## Available data
****

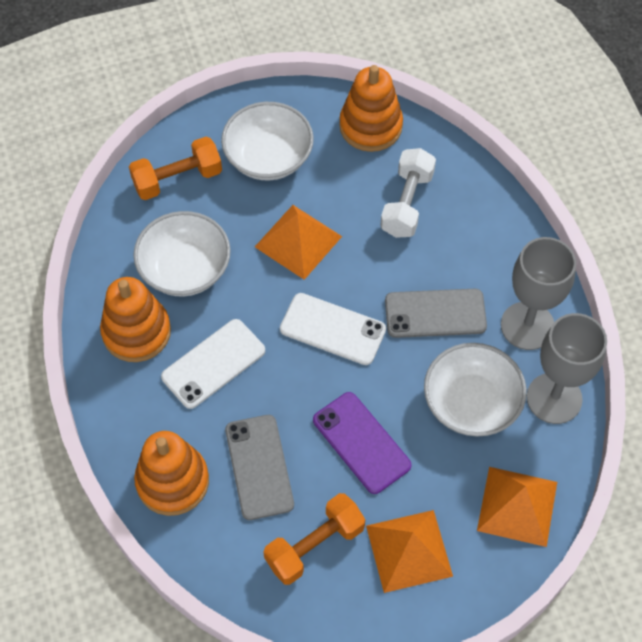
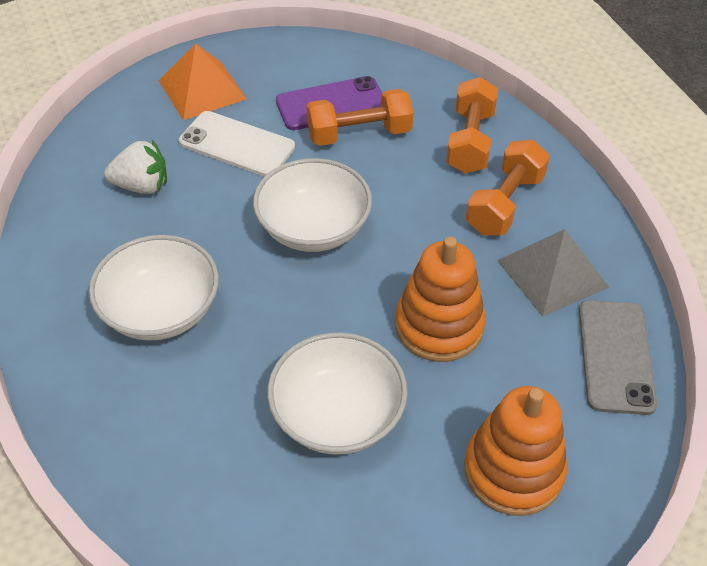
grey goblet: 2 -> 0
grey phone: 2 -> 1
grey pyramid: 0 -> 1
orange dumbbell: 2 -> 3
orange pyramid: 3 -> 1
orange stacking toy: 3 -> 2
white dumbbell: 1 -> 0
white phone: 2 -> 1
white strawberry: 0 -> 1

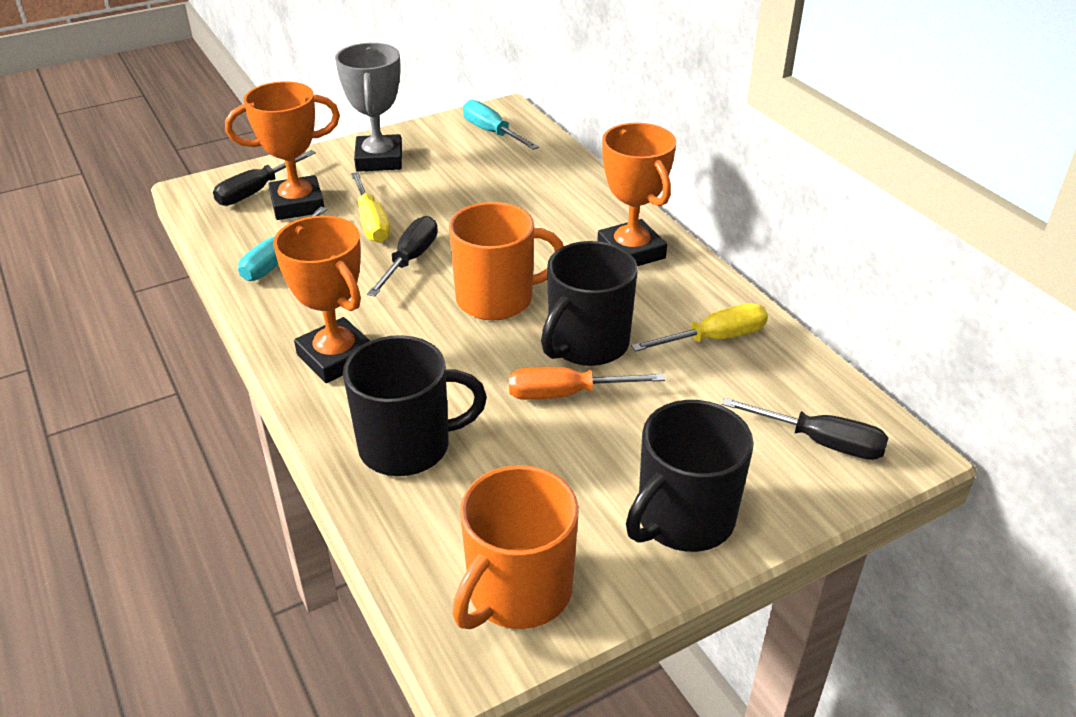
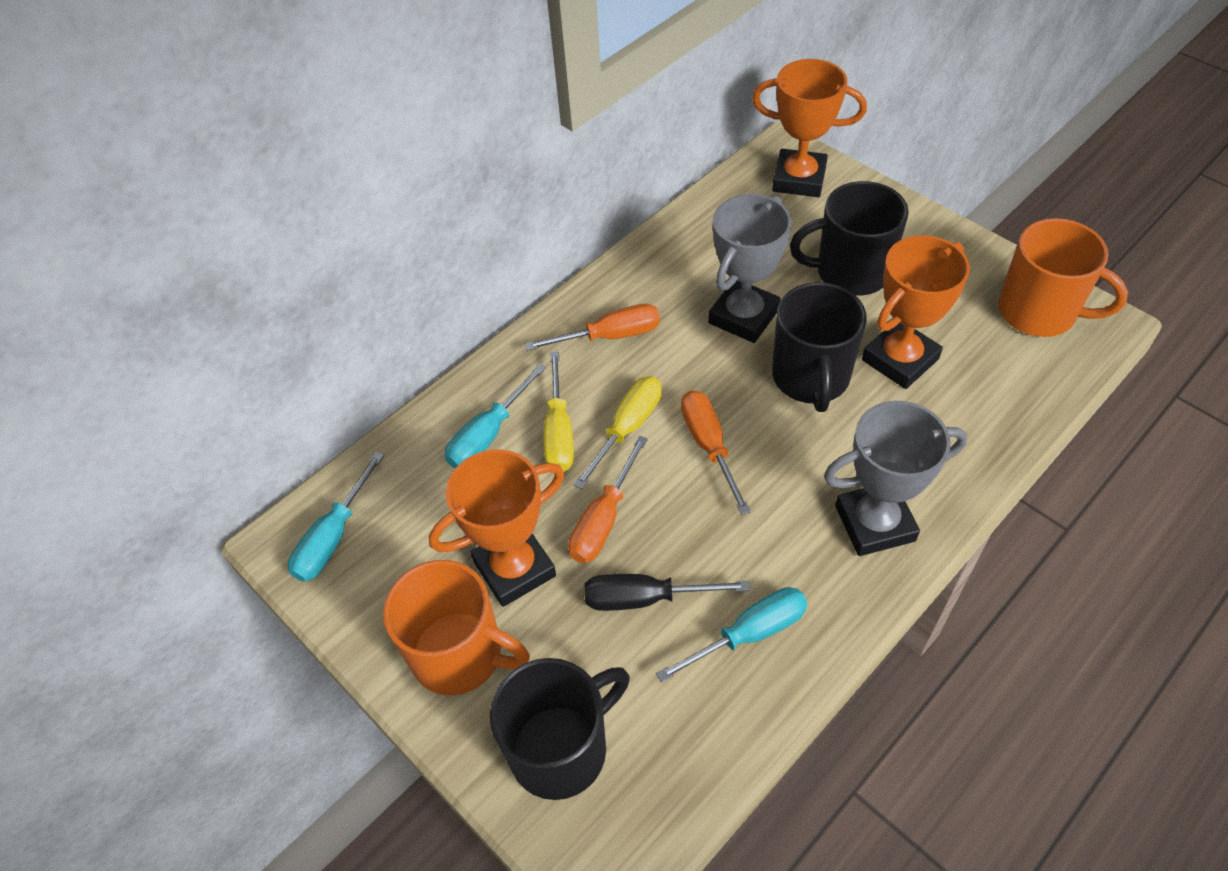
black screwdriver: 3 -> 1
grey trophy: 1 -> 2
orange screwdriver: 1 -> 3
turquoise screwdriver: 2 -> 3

****

## What the task asks
The line with "black screwdriver: 3 -> 1", plus every line after it through the end of the listing, needs to be repeated exactly; nothing else belongs in the reply.

## Answer to the exercise
black screwdriver: 3 -> 1
grey trophy: 1 -> 2
orange screwdriver: 1 -> 3
turquoise screwdriver: 2 -> 3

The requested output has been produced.